§ **INSTRUCTIONS FOR THE TASK**
Repeat, line for line, only the span that opens at the "camera: 30 degrees right, 0 degrees up" line and closes at the final line below. Skip the pictures.

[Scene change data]
■ ■ ■ ■ ■ ■ ■
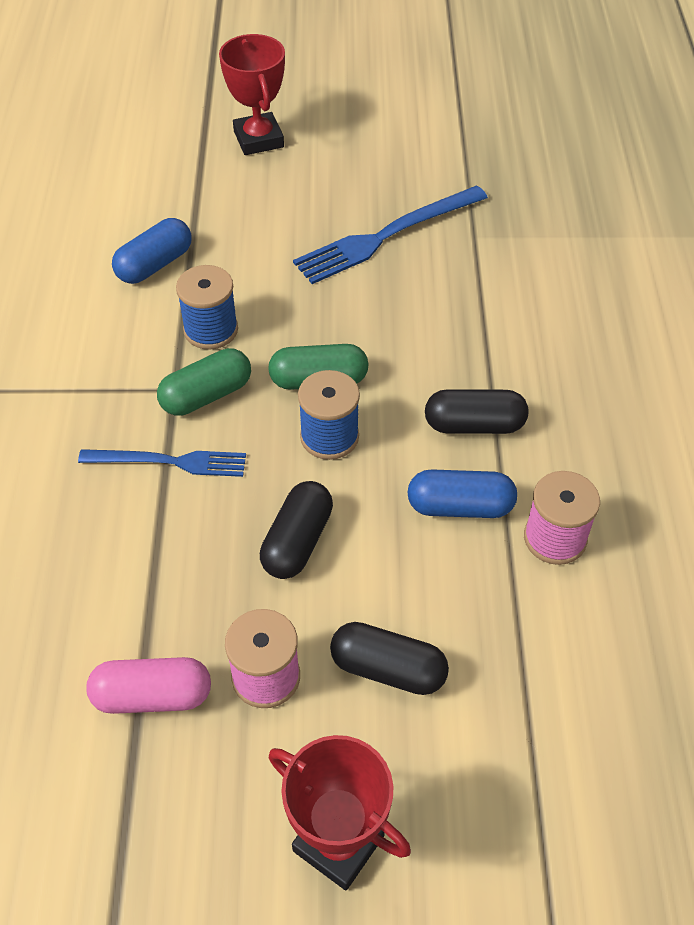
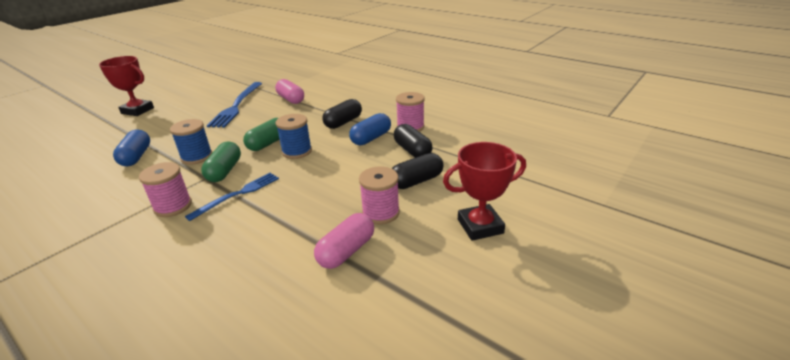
camera: 50 degrees left, 20 degrees down
(92, 415) = (173, 206): none -> pink spool
(297, 541) = (330, 178): black capsule -> black capsule (412, 151)
(478, 285) = (291, 99): none -> pink capsule

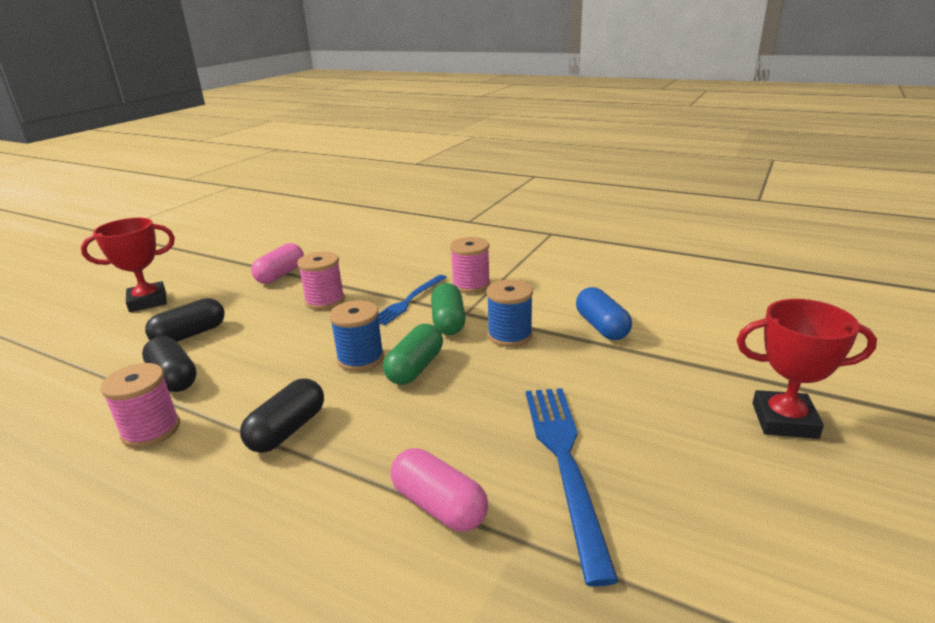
camera: 170 degrees right, 5 degrees down
(371, 138) = (236, 395): blue capsule -> none
(381, 213) = (244, 301): pink spool -> pink spool (325, 301)

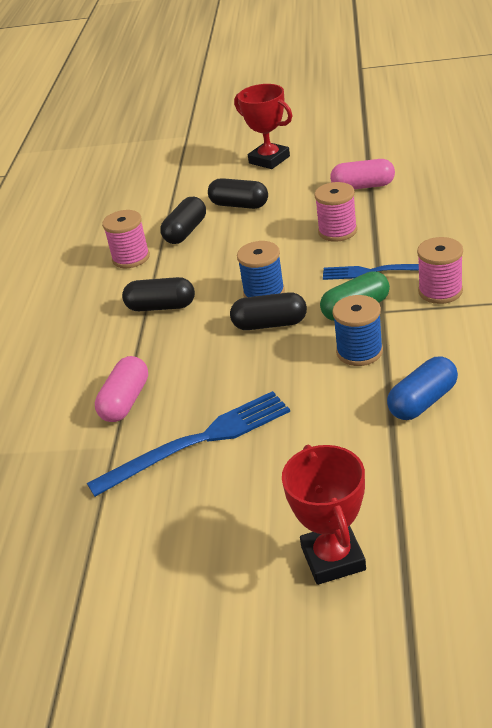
camera: 70 degrees right, 10 degrees up
(415, 368) = (270, 324): green capsule -> black capsule

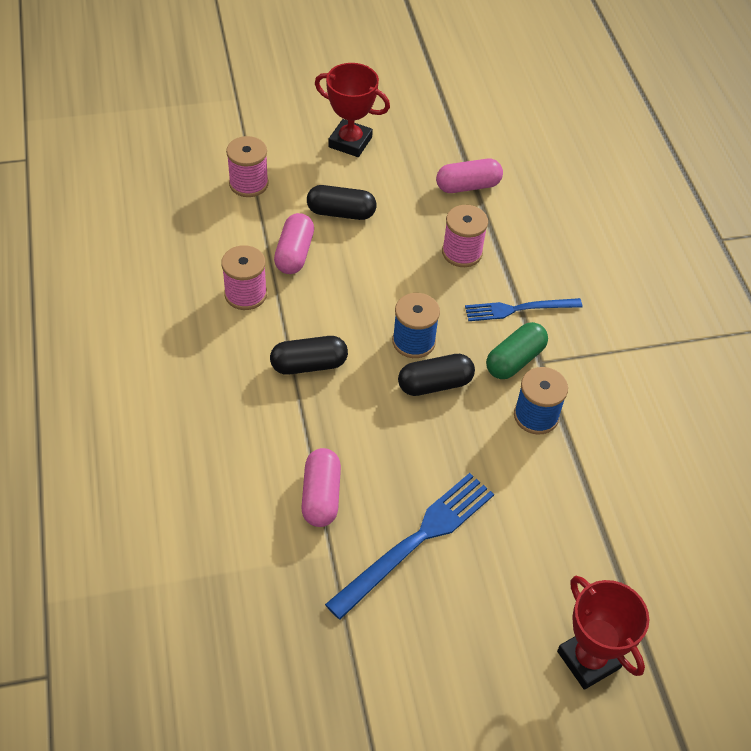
camera: 25 degrees left, 15 degrees up
(185, 232) = (294, 253): black capsule -> pink capsule
(423, 401) = (613, 474): blue capsule -> none
(440, 291) = (589, 334): pink spool -> pink spool (248, 184)

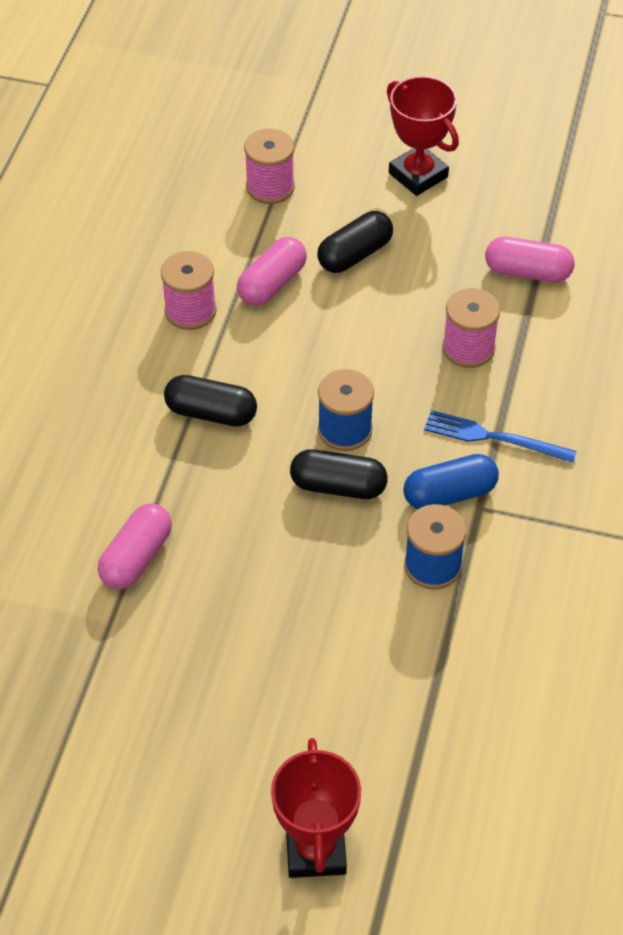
camera: 30 degrees right, 0 degrees up
(341, 213) = (354, 254): black capsule -> black capsule turned 75 degrees counterclockwise
(416, 541) = (208, 645): blue fork -> none
(514, 360) = (449, 494): green capsule -> blue capsule

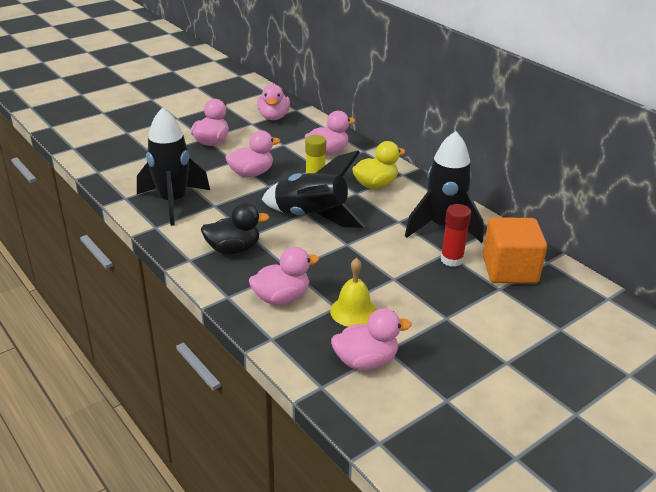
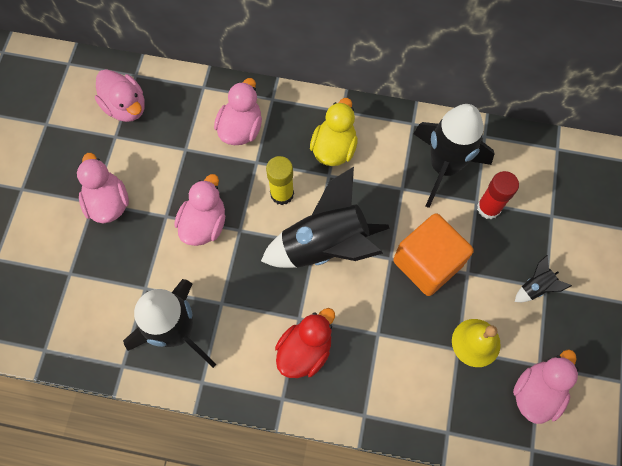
camera: 40 degrees left, 35 degrees up
(233, 249) = (305, 350): black duck -> red duck
(281, 298) = (407, 377): pink duck -> none
(438, 313) = (535, 287): none -> black rocket
(509, 270) = (540, 184): orange cube -> orange cube (427, 263)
■ ■ ■ ■ ■ ■ ■
§ **ANSWER TO THIS EXERCISE**
camera: 30 degrees right, 0 degrees up
(341, 213) = (354, 254): black capsule -> black capsule turned 75 degrees counterclockwise
(416, 541) = (208, 645): blue fork -> none
(514, 360) = (449, 494): green capsule -> blue capsule

camera: 40 degrees left, 35 degrees up
(233, 249) = (305, 350): black duck -> red duck
(281, 298) = (407, 377): pink duck -> none
(438, 313) = (535, 287): none -> black rocket
(509, 270) = (540, 184): orange cube -> orange cube (427, 263)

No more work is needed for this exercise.